--- What the exercise asks ---
Repeat exactly, and only, the lines running from the one that holds "Q2: PNP BC327" to the end of the records.

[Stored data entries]
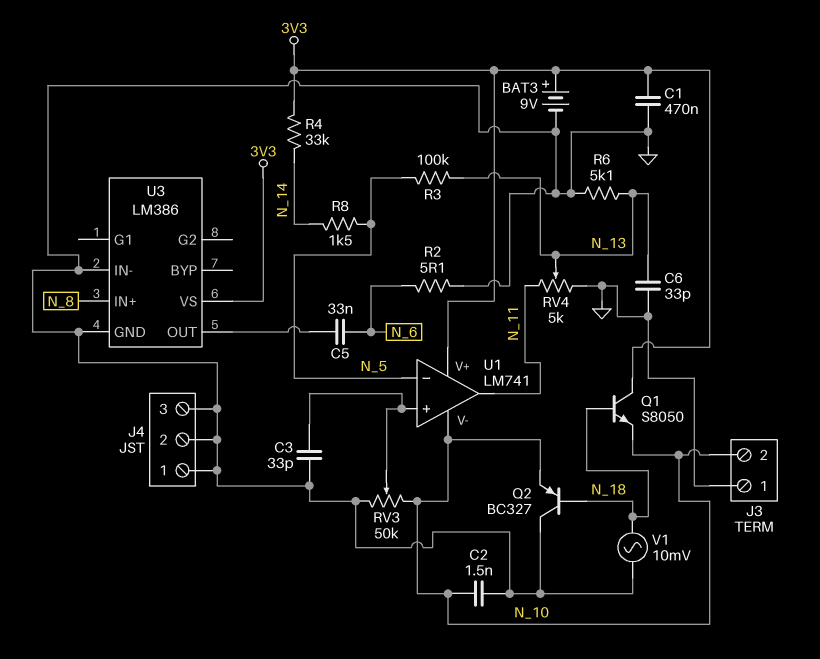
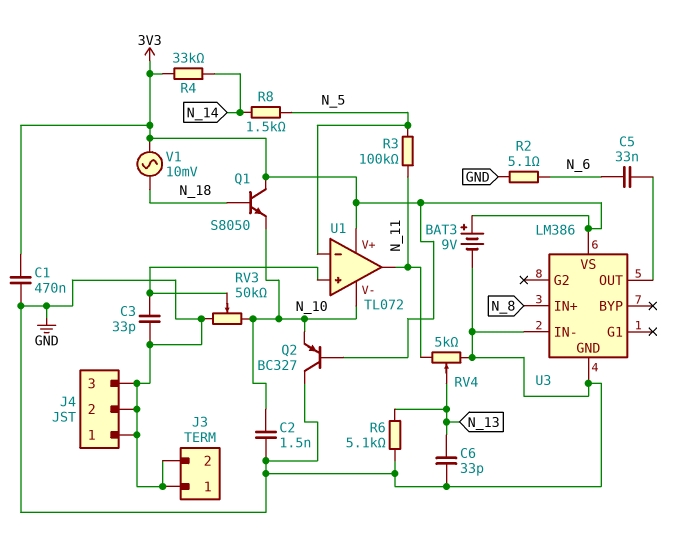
J3 pin 2: N_10 -> GND
Q2: PNP BC327 (B N_18, C GND, E N_10) -> PNP BC327 (B 3V3, C GND, E N_10)
R3: 100k (N_5, N_13) -> 100k (N_5, N_11)
U1: LM741 -> TL072
V1: AC 10mV (GND, N_18) -> AC 10mV (3V3, N_18)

--- Output of the exercise ---
Q2: PNP BC327 (B N_18, C GND, E N_10) -> PNP BC327 (B 3V3, C GND, E N_10)
R3: 100k (N_5, N_13) -> 100k (N_5, N_11)
U1: LM741 -> TL072
V1: AC 10mV (GND, N_18) -> AC 10mV (3V3, N_18)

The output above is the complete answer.